§ **Requirement**: Every record that follows should be written out again without any change.

Source information Block Start

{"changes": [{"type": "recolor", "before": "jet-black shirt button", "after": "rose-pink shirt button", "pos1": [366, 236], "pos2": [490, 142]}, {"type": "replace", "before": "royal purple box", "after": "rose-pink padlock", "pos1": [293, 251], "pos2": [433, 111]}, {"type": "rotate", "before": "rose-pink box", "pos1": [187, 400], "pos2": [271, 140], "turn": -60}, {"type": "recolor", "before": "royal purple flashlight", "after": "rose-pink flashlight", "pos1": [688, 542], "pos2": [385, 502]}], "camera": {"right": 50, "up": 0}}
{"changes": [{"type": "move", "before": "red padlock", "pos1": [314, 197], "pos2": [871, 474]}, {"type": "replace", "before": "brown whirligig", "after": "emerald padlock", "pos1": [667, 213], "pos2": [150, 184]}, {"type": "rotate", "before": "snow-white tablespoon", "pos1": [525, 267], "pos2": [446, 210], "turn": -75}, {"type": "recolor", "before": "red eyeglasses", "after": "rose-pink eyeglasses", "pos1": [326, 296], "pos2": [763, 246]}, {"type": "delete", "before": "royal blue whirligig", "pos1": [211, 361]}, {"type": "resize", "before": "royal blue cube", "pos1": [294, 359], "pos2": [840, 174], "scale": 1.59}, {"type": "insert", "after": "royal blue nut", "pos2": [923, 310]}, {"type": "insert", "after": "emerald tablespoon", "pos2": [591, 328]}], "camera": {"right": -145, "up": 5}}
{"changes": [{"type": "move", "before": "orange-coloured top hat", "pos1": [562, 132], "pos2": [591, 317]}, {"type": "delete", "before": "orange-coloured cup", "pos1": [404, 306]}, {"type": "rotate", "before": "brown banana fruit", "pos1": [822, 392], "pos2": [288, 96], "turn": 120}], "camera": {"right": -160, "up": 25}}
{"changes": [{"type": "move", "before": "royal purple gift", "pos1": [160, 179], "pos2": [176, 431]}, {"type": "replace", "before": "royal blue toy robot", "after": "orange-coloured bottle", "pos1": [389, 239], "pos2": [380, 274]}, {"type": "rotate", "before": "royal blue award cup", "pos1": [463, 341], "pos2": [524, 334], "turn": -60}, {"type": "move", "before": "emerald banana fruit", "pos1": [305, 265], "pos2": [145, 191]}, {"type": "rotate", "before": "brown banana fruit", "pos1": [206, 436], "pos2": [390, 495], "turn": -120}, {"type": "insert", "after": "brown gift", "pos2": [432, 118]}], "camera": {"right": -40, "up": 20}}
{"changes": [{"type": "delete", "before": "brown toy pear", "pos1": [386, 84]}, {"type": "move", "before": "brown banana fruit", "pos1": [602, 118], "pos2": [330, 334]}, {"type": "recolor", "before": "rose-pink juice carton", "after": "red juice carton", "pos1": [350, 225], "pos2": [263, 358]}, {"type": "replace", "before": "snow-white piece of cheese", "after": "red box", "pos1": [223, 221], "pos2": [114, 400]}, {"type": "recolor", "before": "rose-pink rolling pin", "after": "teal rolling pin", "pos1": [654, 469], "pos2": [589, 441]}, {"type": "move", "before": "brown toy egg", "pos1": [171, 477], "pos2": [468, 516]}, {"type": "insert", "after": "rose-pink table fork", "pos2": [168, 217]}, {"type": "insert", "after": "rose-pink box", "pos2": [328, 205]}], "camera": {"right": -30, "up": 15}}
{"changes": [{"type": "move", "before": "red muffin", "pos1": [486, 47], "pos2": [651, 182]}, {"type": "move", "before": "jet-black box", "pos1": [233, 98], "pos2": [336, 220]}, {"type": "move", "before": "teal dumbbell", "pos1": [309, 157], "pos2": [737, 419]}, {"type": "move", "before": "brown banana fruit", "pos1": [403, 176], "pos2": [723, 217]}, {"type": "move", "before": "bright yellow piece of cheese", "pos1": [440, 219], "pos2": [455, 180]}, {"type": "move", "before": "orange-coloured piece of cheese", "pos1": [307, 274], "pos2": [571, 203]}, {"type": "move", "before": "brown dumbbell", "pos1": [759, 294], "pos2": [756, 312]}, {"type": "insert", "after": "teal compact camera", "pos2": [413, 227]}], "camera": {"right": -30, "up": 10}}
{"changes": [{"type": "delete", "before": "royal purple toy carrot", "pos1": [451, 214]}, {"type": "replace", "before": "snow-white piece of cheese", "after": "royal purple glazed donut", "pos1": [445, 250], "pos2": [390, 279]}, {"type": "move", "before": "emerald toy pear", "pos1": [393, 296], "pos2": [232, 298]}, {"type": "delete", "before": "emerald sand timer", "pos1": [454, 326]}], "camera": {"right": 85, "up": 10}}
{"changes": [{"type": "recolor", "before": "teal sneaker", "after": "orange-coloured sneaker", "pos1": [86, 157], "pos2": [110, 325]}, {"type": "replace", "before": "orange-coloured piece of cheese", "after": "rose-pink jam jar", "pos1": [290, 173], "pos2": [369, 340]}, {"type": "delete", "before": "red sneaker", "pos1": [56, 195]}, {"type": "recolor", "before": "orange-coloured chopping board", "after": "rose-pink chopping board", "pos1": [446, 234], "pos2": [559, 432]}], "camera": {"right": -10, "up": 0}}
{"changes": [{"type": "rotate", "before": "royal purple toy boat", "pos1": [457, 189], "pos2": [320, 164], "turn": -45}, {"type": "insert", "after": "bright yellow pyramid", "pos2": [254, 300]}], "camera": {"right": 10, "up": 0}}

Source information Block End

§ **Response box**:
{"changes": [{"type": "recolor", "before": "jet-black shirt button", "after": "rose-pink shirt button", "pos1": [366, 236], "pos2": [490, 142]}, {"type": "replace", "before": "royal purple box", "after": "rose-pink padlock", "pos1": [293, 251], "pos2": [433, 111]}, {"type": "rotate", "before": "rose-pink box", "pos1": [187, 400], "pos2": [271, 140], "turn": -60}, {"type": "recolor", "before": "royal purple flashlight", "after": "rose-pink flashlight", "pos1": [688, 542], "pos2": [385, 502]}], "camera": {"right": 50, "up": 0}}
{"changes": [{"type": "move", "before": "red padlock", "pos1": [314, 197], "pos2": [871, 474]}, {"type": "replace", "before": "brown whirligig", "after": "emerald padlock", "pos1": [667, 213], "pos2": [150, 184]}, {"type": "rotate", "before": "snow-white tablespoon", "pos1": [525, 267], "pos2": [446, 210], "turn": -75}, {"type": "recolor", "before": "red eyeglasses", "after": "rose-pink eyeglasses", "pos1": [326, 296], "pos2": [763, 246]}, {"type": "delete", "before": "royal blue whirligig", "pos1": [211, 361]}, {"type": "resize", "before": "royal blue cube", "pos1": [294, 359], "pos2": [840, 174], "scale": 1.59}, {"type": "insert", "after": "royal blue nut", "pos2": [923, 310]}, {"type": "insert", "after": "emerald tablespoon", "pos2": [591, 328]}], "camera": {"right": -145, "up": 5}}
{"changes": [{"type": "move", "before": "orange-coloured top hat", "pos1": [562, 132], "pos2": [591, 317]}, {"type": "delete", "before": "orange-coloured cup", "pos1": [404, 306]}, {"type": "rotate", "before": "brown banana fruit", "pos1": [822, 392], "pos2": [288, 96], "turn": 120}], "camera": {"right": -160, "up": 25}}
{"changes": [{"type": "move", "before": "royal purple gift", "pos1": [160, 179], "pos2": [176, 431]}, {"type": "replace", "before": "royal blue toy robot", "after": "orange-coloured bottle", "pos1": [389, 239], "pos2": [380, 274]}, {"type": "rotate", "before": "royal blue award cup", "pos1": [463, 341], "pos2": [524, 334], "turn": -60}, {"type": "move", "before": "emerald banana fruit", "pos1": [305, 265], "pos2": [145, 191]}, {"type": "rotate", "before": "brown banana fruit", "pos1": [206, 436], "pos2": [390, 495], "turn": -120}, {"type": "insert", "after": "brown gift", "pos2": [432, 118]}], "camera": {"right": -40, "up": 20}}
{"changes": [{"type": "delete", "before": "brown toy pear", "pos1": [386, 84]}, {"type": "move", "before": "brown banana fruit", "pos1": [602, 118], "pos2": [330, 334]}, {"type": "recolor", "before": "rose-pink juice carton", "after": "red juice carton", "pos1": [350, 225], "pos2": [263, 358]}, {"type": "replace", "before": "snow-white piece of cheese", "after": "red box", "pos1": [223, 221], "pos2": [114, 400]}, {"type": "recolor", "before": "rose-pink rolling pin", "after": "teal rolling pin", "pos1": [654, 469], "pos2": [589, 441]}, {"type": "move", "before": "brown toy egg", "pos1": [171, 477], "pos2": [468, 516]}, {"type": "insert", "after": "rose-pink table fork", "pos2": [168, 217]}, {"type": "insert", "after": "rose-pink box", "pos2": [328, 205]}], "camera": {"right": -30, "up": 15}}
{"changes": [{"type": "move", "before": "red muffin", "pos1": [486, 47], "pos2": [651, 182]}, {"type": "move", "before": "jet-black box", "pos1": [233, 98], "pos2": [336, 220]}, {"type": "move", "before": "teal dumbbell", "pos1": [309, 157], "pos2": [737, 419]}, {"type": "move", "before": "brown banana fruit", "pos1": [403, 176], "pos2": [723, 217]}, {"type": "move", "before": "bright yellow piece of cheese", "pos1": [440, 219], "pos2": [455, 180]}, {"type": "move", "before": "orange-coloured piece of cheese", "pos1": [307, 274], "pos2": [571, 203]}, {"type": "move", "before": "brown dumbbell", "pos1": [759, 294], "pos2": [756, 312]}, {"type": "insert", "after": "teal compact camera", "pos2": [413, 227]}], "camera": {"right": -30, "up": 10}}
{"changes": [{"type": "delete", "before": "royal purple toy carrot", "pos1": [451, 214]}, {"type": "replace", "before": "snow-white piece of cheese", "after": "royal purple glazed donut", "pos1": [445, 250], "pos2": [390, 279]}, {"type": "move", "before": "emerald toy pear", "pos1": [393, 296], "pos2": [232, 298]}, {"type": "delete", "before": "emerald sand timer", "pos1": [454, 326]}], "camera": {"right": 85, "up": 10}}
{"changes": [{"type": "recolor", "before": "teal sneaker", "after": "orange-coloured sneaker", "pos1": [86, 157], "pos2": [110, 325]}, {"type": "replace", "before": "orange-coloured piece of cheese", "after": "rose-pink jam jar", "pos1": [290, 173], "pos2": [369, 340]}, {"type": "delete", "before": "red sneaker", "pos1": [56, 195]}, {"type": "recolor", "before": "orange-coloured chopping board", "after": "rose-pink chopping board", "pos1": [446, 234], "pos2": [559, 432]}], "camera": {"right": -10, "up": 0}}
{"changes": [{"type": "rotate", "before": "royal purple toy boat", "pos1": [457, 189], "pos2": [320, 164], "turn": -45}, {"type": "insert", "after": "bright yellow pyramid", "pos2": [254, 300]}], "camera": {"right": 10, "up": 0}}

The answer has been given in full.